» **YOUR GOAL**
Go through the lines below and tally those containing the string "white". Respond with the number only.
*** DATA SHOWN
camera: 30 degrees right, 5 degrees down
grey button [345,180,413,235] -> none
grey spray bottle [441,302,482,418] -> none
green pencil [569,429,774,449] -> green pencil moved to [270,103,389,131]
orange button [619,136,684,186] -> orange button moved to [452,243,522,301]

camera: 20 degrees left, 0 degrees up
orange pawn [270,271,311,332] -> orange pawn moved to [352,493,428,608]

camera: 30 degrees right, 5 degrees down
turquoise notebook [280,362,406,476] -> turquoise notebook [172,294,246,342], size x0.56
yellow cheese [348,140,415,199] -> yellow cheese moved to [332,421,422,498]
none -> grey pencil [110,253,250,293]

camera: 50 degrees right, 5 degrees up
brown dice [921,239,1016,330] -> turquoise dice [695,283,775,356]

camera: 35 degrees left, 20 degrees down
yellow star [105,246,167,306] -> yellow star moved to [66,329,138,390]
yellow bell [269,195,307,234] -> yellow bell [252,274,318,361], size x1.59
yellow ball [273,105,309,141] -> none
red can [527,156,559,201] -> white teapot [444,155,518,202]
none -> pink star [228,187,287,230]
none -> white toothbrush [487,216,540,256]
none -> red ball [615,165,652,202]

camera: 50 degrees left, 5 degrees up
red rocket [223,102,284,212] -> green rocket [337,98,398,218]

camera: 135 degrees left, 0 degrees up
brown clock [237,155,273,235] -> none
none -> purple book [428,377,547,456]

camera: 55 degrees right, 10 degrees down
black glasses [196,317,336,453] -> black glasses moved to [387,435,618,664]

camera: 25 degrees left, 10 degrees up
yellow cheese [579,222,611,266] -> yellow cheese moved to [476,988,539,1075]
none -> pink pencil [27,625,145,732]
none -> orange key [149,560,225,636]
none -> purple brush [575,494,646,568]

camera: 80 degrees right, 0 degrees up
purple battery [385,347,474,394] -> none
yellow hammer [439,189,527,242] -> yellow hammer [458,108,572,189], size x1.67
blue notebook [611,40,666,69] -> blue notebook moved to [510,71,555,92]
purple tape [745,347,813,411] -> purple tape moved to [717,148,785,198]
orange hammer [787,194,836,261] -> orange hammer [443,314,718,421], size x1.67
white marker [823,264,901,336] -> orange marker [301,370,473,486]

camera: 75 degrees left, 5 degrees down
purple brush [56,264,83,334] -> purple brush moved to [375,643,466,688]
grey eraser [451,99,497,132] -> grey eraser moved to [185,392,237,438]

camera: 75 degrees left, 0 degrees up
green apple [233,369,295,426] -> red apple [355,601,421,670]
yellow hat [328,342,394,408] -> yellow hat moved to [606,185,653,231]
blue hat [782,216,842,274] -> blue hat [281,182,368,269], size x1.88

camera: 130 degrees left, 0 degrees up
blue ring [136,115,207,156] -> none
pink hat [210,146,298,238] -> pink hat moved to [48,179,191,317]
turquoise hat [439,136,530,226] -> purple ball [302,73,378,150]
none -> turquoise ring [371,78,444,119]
******
» **OUTPUT**
3